[Work item]
A complete answer includes every line below with the word "none".

[Provided data]
****************

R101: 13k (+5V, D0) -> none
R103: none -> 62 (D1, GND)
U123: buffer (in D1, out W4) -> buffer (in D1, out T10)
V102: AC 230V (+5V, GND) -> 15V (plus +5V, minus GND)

****************

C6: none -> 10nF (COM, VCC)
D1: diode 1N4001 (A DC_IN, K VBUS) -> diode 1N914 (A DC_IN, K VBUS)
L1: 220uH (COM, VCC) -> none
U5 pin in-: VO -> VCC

****************

[Answer]
R101: 13k (+5V, D0) -> none
R103: none -> 62 (D1, GND)
C6: none -> 10nF (COM, VCC)
L1: 220uH (COM, VCC) -> none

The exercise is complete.